**** Data

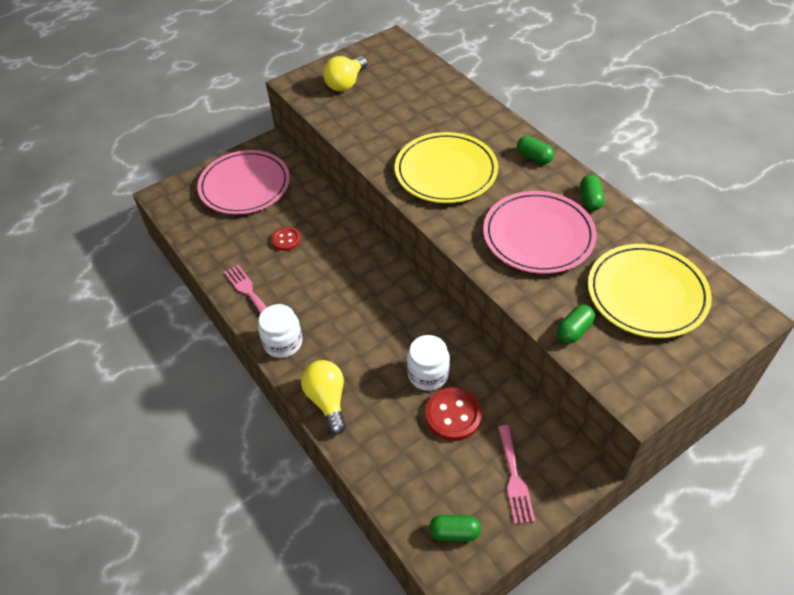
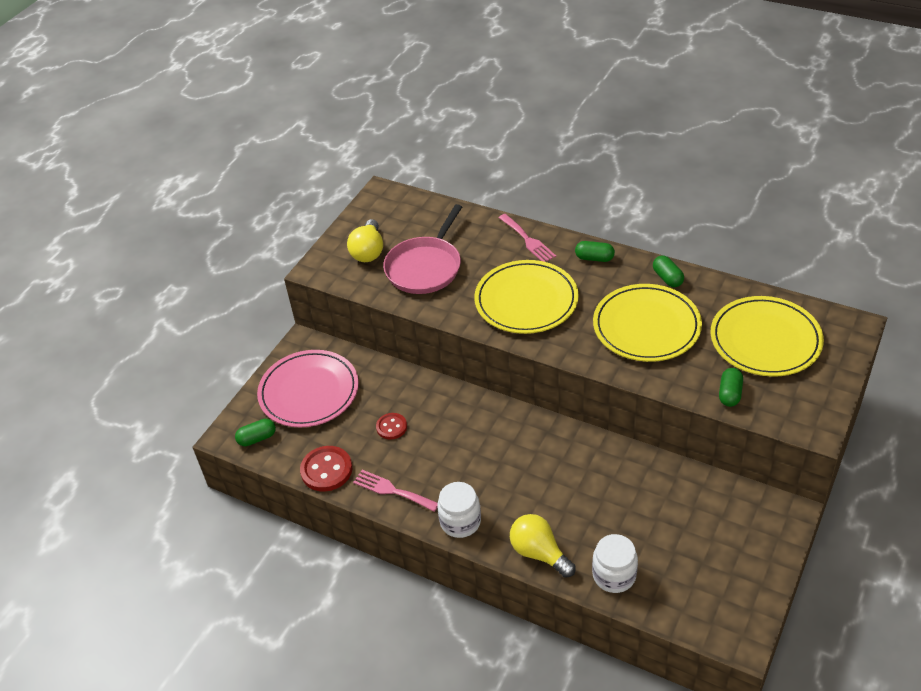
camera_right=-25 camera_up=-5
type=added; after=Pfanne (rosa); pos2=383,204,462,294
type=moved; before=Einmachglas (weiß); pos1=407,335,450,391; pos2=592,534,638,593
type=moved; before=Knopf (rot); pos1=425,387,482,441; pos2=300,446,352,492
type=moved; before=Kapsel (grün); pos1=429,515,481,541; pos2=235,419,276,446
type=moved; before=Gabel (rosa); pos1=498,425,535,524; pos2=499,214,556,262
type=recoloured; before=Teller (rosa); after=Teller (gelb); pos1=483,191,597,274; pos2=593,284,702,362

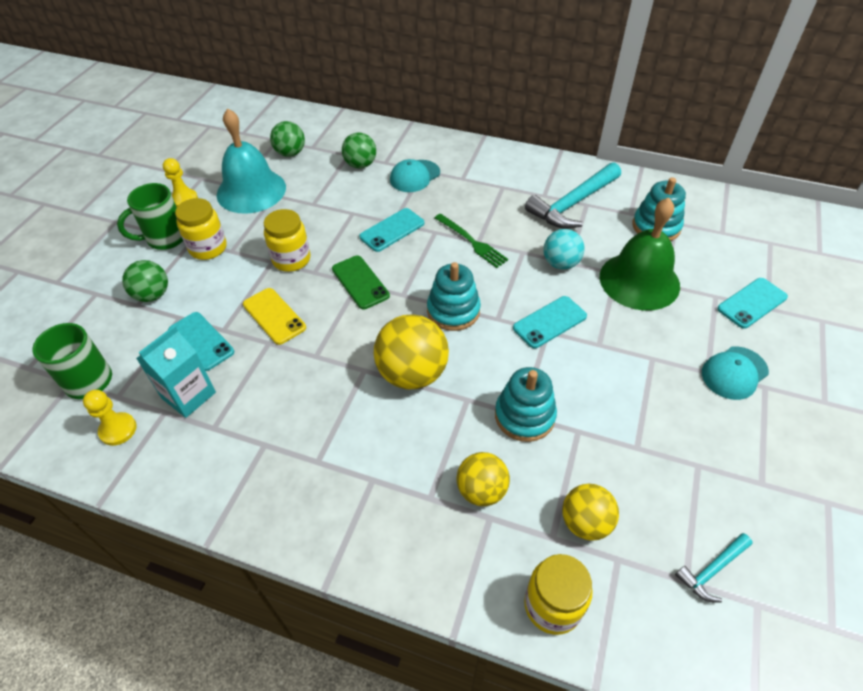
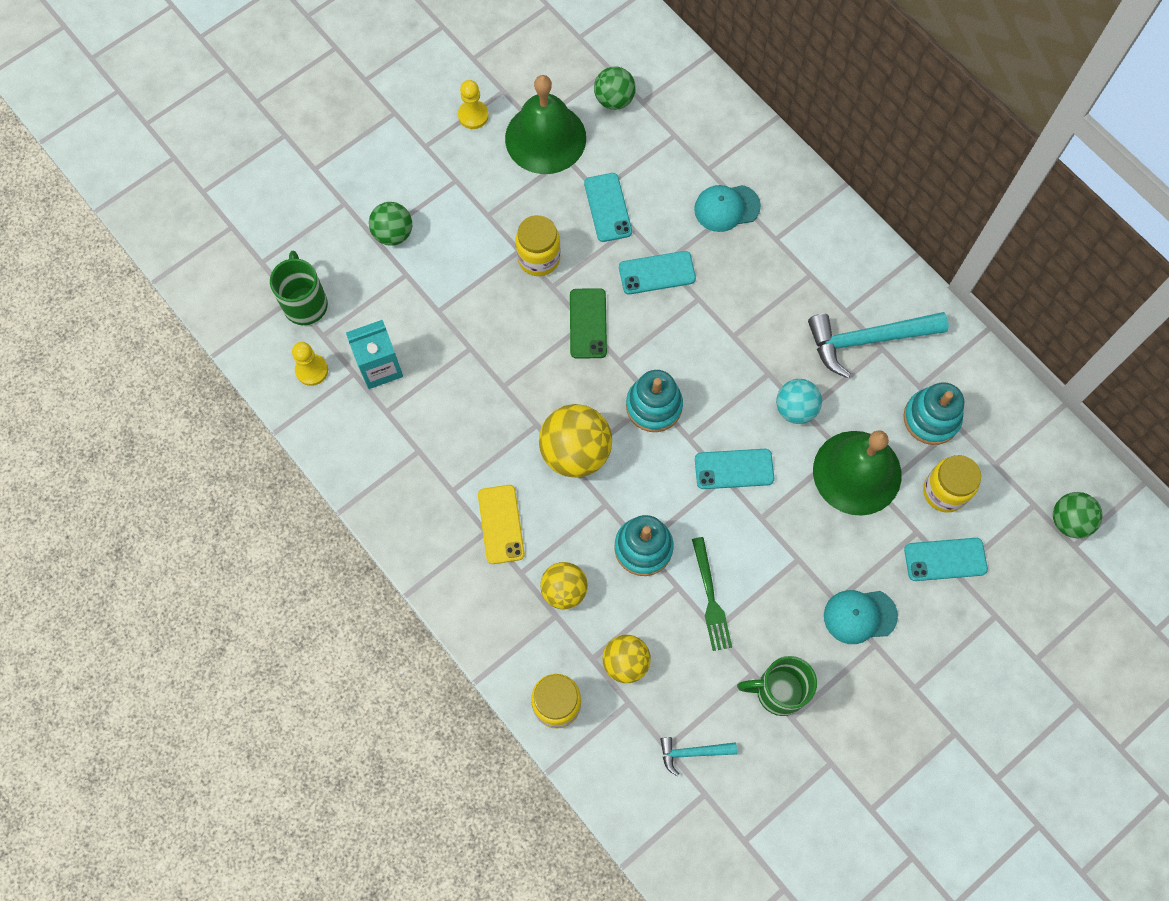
camera_right=30 camera_up=20
type=moved; before=Tasse (grün); pos1=117,183,183,250; pos2=737,656,817,716
type=moved; before=Handy (türkis); pos1=168,312,234,371; pos2=584,173,632,242
type=moved; before=Einmachglas (gelb); pos1=175,198,227,260; pos2=923,455,981,513
type=moved; before=Handy (gelb); pos1=243,288,306,345; pos2=478,485,525,564
type=moved; before=Ball (grün); pos1=342,132,376,169; pos2=1053,492,1103,538
type=moved; before=Gabel (grün); pos1=435,214,508,268; pos2=692,537,732,651
type=recoloured; before=Glocke (türkis); after=Glocke (grün); pos1=217,108,286,214; pos2=505,75,586,174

********

Exercise instructions:
Write down exactly the span of lines above from the one containing "type=moved; before=Einmachglas (weiß);" to the one containing "type=moved; before=Kapsel (grün);", both ends included.

Response box:
type=moved; before=Einmachglas (weiß); pos1=407,335,450,391; pos2=592,534,638,593
type=moved; before=Knopf (rot); pos1=425,387,482,441; pos2=300,446,352,492
type=moved; before=Kapsel (grün); pos1=429,515,481,541; pos2=235,419,276,446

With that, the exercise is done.